[Dataset excerpts]
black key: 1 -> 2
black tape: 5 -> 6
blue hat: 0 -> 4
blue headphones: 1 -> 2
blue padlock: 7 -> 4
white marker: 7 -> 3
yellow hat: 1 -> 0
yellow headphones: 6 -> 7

[ACTION ITEM] Wherever the word "headphones" occurs in the data, copy that whole line.

[YOUR RESPONSE]
blue headphones: 1 -> 2
yellow headphones: 6 -> 7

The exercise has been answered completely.